Directions> Please repeat the rows below word for word, from the start of the rows up to and including the line with "21: (305, 337)". Leave out the pictures.

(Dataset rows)
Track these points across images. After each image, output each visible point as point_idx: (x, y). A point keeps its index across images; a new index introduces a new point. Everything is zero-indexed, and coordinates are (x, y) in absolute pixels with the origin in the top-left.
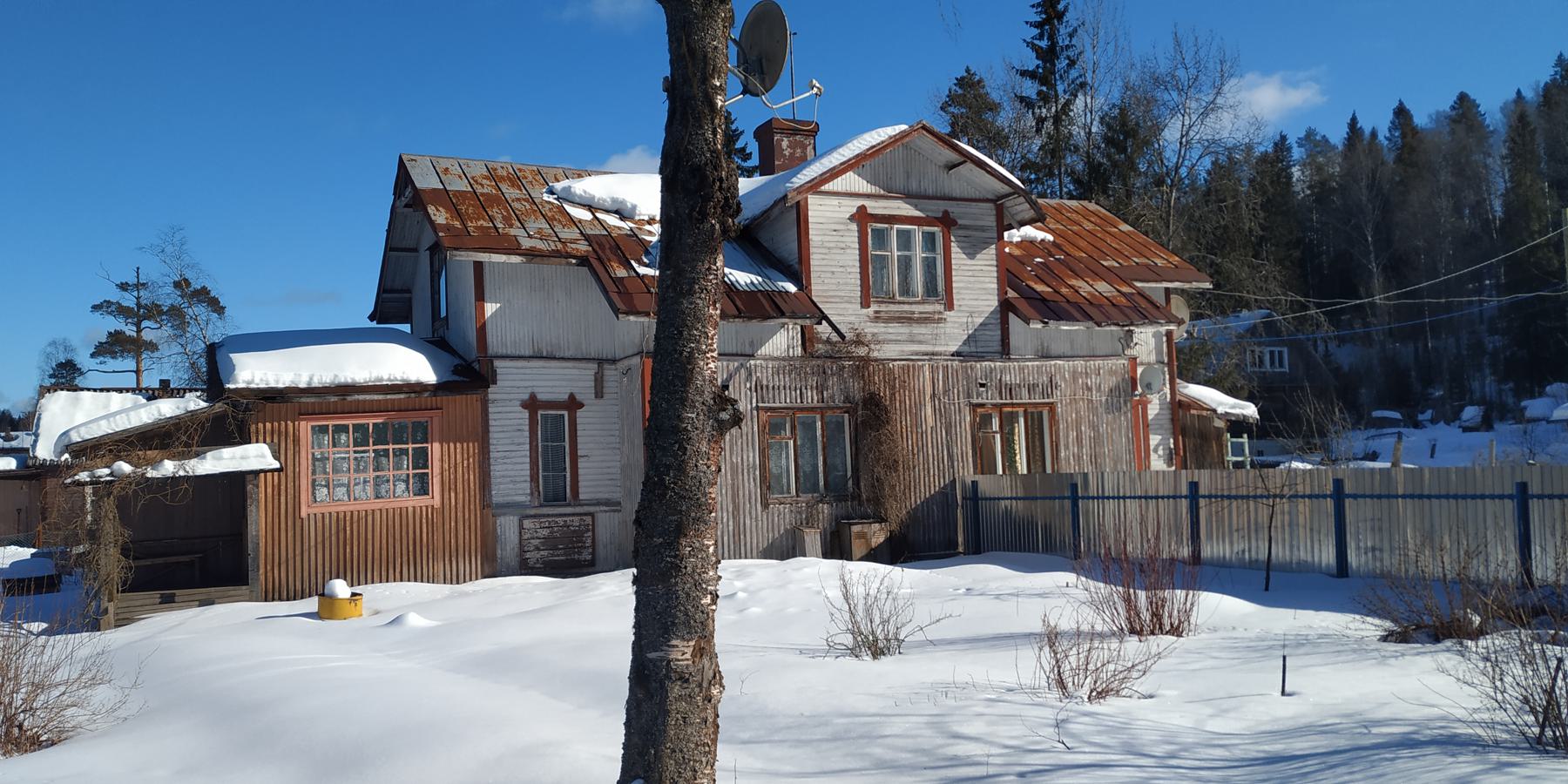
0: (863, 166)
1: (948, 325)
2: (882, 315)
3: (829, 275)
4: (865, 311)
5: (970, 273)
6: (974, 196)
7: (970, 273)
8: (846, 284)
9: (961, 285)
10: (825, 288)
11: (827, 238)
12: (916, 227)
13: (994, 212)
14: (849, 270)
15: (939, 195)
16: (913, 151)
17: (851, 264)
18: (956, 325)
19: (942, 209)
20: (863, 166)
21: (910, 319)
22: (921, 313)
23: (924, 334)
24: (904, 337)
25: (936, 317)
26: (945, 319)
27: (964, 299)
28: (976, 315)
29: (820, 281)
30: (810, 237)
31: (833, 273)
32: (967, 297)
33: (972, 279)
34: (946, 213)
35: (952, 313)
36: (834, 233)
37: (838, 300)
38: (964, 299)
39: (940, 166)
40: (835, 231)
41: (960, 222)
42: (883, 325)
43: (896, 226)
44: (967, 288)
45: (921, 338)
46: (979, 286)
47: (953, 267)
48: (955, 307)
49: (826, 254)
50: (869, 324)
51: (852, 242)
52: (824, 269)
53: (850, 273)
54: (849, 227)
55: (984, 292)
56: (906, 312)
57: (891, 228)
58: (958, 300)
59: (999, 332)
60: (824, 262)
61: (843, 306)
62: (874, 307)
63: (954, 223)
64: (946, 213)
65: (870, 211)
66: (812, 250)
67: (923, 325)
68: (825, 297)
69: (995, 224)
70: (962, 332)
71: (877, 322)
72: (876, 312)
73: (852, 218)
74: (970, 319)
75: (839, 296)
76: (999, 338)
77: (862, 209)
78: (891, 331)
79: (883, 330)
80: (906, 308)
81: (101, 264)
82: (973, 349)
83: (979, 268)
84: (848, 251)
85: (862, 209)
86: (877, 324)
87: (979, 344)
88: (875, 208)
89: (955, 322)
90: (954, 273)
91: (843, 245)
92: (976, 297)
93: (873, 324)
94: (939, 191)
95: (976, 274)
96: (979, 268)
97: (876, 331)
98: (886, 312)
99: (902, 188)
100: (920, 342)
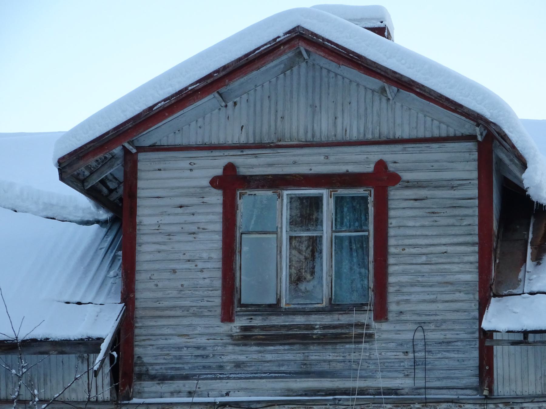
0: (235, 104)
1: (376, 345)
2: (256, 332)
3: (167, 275)
4: (226, 328)
5: (424, 259)
6: (436, 134)
7: (424, 259)
8: (196, 287)
9: (404, 279)
10: (160, 295)
11: (167, 219)
12: (324, 192)
13: (475, 155)
14: (201, 265)
15: (369, 137)
16: (324, 72)
17: (205, 255)
18: (392, 345)
19: (376, 158)
20: (235, 104)
21: (305, 337)
22: (325, 327)
23: (330, 361)
24: (293, 368)
25: (354, 331)
26: (370, 336)
27: (407, 301)
28: (432, 327)
29: (151, 285)
30: (138, 220)
31: (174, 271)
32: (413, 298)
33: (426, 268)
34: (381, 165)
35: (384, 326)
36: (180, 210)
37: (179, 313)
38: (407, 301)
39: (373, 91)
40: (181, 207)
41: (406, 176)
42: (255, 348)
43: (285, 193)
44: (412, 285)
45: (325, 367)
46: (439, 279)
47: (392, 250)
48: (391, 316)
49: (164, 243)
50: (230, 348)
51: (211, 222)
52: (157, 266)
53: (202, 271)
54: (205, 200)
55: (450, 288)
56: (298, 327)
57: (280, 196)
58: (398, 303)
59: (476, 354)
60: (159, 256)
61: (185, 321)
62: (240, 322)
63: (395, 179)
64: (381, 165)
65: (243, 171)
66: (140, 239)
67: (329, 347)
68: (157, 309)
69: (475, 175)
70: (401, 356)
71: (245, 345)
72: (245, 329)
73: (215, 182)
74: (419, 335)
75: (181, 307)
76: (476, 363)
77: (230, 168)
78: (269, 357)
79: (255, 356)
80: (299, 320)
81: (205, 278)
82: (420, 383)
83: (444, 249)
84: (201, 236)
85: (230, 168)
86: (244, 348)
87: (431, 375)
88: (253, 166)
89: (392, 341)
90: (391, 260)
91: (194, 228)
92: (432, 297)
93: (237, 348)
94: (318, 134)
95: (434, 260)
96: (444, 249)
97: (242, 358)
98: (263, 328)
99: (302, 131)
100: (321, 375)
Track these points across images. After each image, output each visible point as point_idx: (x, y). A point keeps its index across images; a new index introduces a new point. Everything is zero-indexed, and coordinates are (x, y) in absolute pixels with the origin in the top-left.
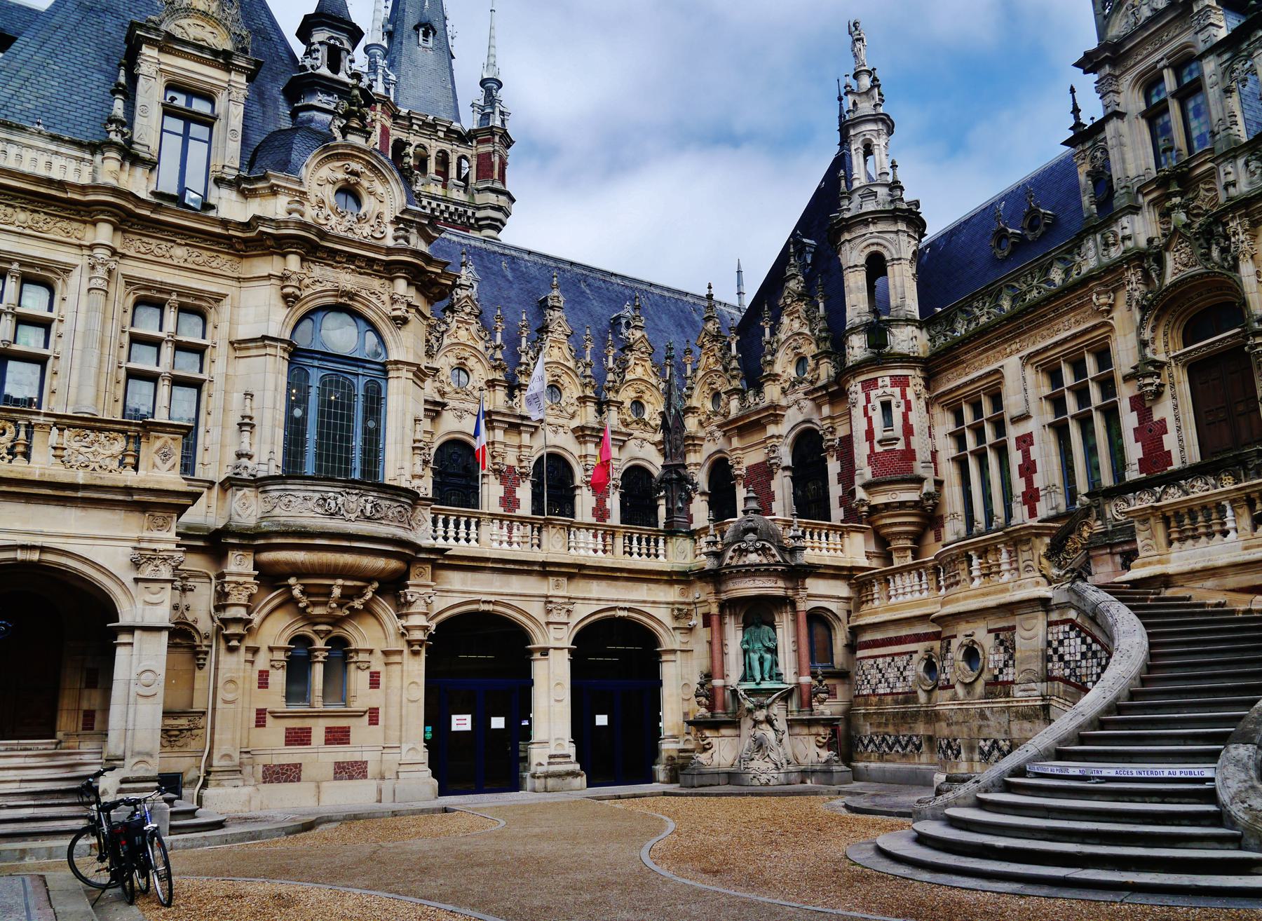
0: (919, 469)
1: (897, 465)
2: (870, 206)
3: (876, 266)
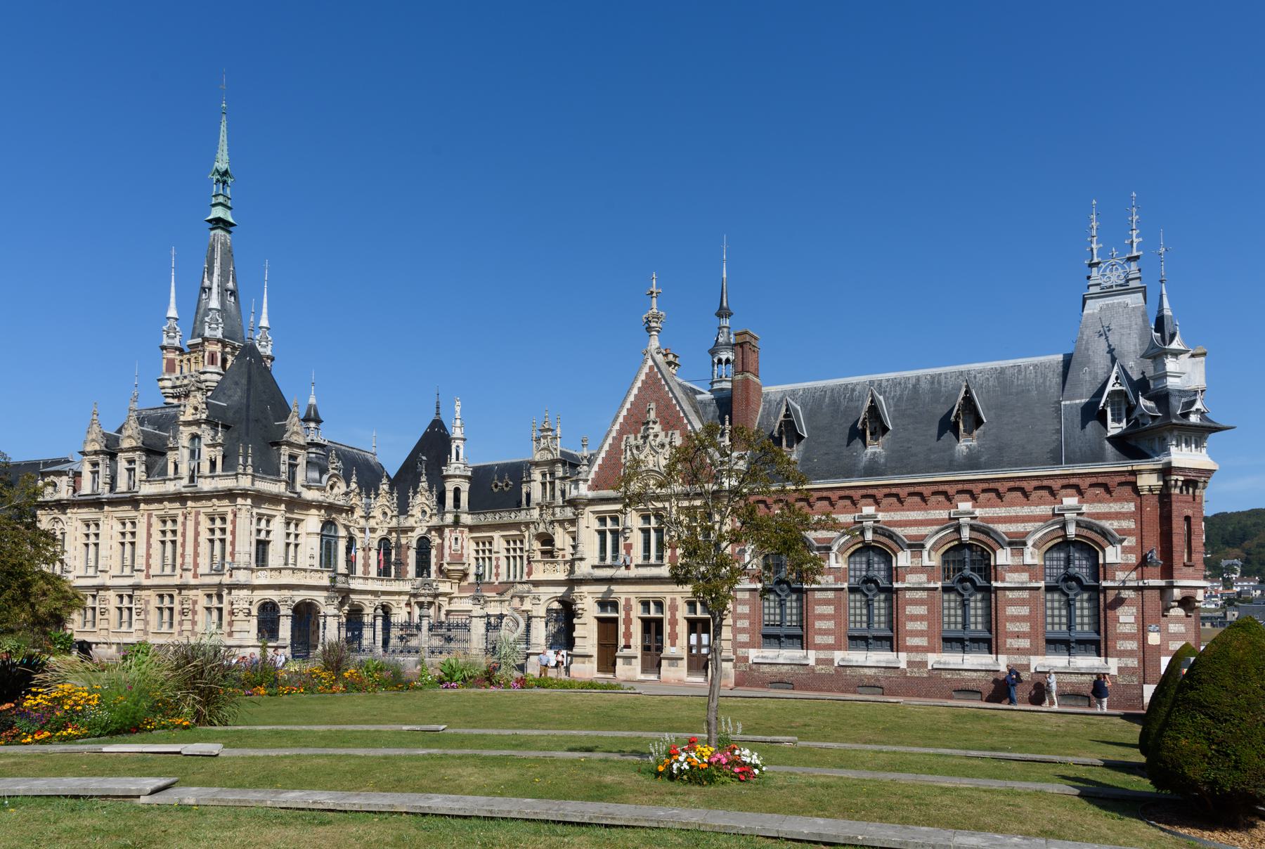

Finished exercise>
Track these points across images. After each image, output each visible point as point_idx: (x, y). A point keeps its index across images; a new index introduces a new point. Everything is zero-indexed, and coordinates are (x, y) in absolute pixels with the origin in the top-left.
0: (863, 166)
1: (948, 325)
2: (882, 315)
3: (829, 275)
4: (865, 311)
5: (970, 273)
6: (974, 196)
7: (970, 273)
8: (846, 284)
9: (961, 285)
10: (825, 288)
11: (827, 238)
12: (916, 227)
13: (994, 212)
14: (849, 270)
15: (939, 195)
16: (913, 151)
17: (851, 264)
18: (956, 325)
19: (942, 209)
20: (863, 166)
21: (910, 319)
22: (921, 313)
23: (924, 334)
24: (904, 337)
25: (936, 317)
26: (945, 319)
27: (964, 299)
28: (976, 315)
29: (820, 281)
30: (810, 237)
31: (833, 273)
32: (967, 297)
33: (972, 279)
34: (946, 213)
35: (952, 313)
36: (834, 233)
37: (838, 300)
38: (964, 299)
39: (940, 166)
40: (835, 231)
41: (960, 222)
42: (883, 325)
43: (896, 226)
44: (967, 288)
45: (921, 338)
46: (979, 286)
47: (953, 267)
48: (955, 307)
49: (826, 254)
50: (869, 324)
51: (852, 242)
52: (824, 269)
53: (850, 273)
54: (849, 227)
55: (984, 292)
56: (906, 312)
57: (891, 228)
58: (958, 300)
59: (999, 332)
60: (824, 262)
61: (843, 306)
62: (874, 307)
63: (954, 223)
64: (946, 213)
65: (870, 211)
66: (812, 250)
67: (923, 325)
68: (825, 297)
69: (995, 224)
70: (962, 332)
71: (877, 322)
72: (876, 312)
73: (852, 218)
74: (970, 319)
75: (839, 296)
76: (999, 338)
77: (862, 209)
78: (891, 331)
79: (883, 330)
80: (906, 308)
81: (101, 264)
82: (973, 349)
83: (979, 268)
84: (848, 251)
85: (862, 209)
86: (877, 324)
87: (979, 344)
88: (875, 208)
89: (955, 322)
90: (954, 273)
91: (843, 245)
92: (976, 297)
93: (873, 324)
94: (939, 191)
95: (976, 274)
96: (979, 268)
97: (876, 331)
98: (886, 312)
99: (902, 188)
100: (920, 342)
0: (235, 104)
1: (376, 345)
2: (256, 332)
3: (167, 275)
4: (226, 328)
5: (424, 259)
6: (436, 134)
7: (424, 259)
8: (196, 287)
9: (404, 279)
10: (160, 295)
11: (167, 219)
12: (324, 192)
13: (475, 155)
14: (201, 265)
15: (369, 137)
16: (324, 72)
17: (205, 255)
18: (392, 345)
19: (376, 158)
20: (235, 104)
21: (305, 337)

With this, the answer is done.